Layout difference records:
———
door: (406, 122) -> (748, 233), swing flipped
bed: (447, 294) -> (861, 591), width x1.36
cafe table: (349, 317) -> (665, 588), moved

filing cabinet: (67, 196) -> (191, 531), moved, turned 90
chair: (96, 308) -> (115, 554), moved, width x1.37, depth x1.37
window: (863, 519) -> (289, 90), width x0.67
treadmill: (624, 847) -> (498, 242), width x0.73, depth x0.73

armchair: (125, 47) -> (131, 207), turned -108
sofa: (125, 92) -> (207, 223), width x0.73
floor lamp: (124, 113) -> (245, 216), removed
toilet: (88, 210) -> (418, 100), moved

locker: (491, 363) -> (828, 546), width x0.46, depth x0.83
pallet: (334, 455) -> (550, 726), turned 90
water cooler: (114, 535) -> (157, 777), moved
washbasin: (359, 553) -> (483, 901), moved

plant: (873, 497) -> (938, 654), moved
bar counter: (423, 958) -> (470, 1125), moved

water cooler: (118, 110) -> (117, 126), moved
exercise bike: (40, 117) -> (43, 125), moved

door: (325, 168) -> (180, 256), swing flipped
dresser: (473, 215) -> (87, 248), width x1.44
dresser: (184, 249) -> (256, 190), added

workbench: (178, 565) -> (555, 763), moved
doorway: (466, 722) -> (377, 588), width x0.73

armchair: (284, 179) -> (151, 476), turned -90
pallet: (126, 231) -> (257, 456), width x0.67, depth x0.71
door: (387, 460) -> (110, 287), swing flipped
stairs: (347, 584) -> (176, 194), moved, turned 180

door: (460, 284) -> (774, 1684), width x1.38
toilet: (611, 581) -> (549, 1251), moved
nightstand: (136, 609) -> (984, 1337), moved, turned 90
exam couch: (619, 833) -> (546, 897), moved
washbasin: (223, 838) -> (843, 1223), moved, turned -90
———
* _What is required_
Using the data above, show each line where "flipped" occurs.

* _Solution for this problem_
door: (406, 122) -> (748, 233), swing flipped
door: (325, 168) -> (180, 256), swing flipped
door: (387, 460) -> (110, 287), swing flipped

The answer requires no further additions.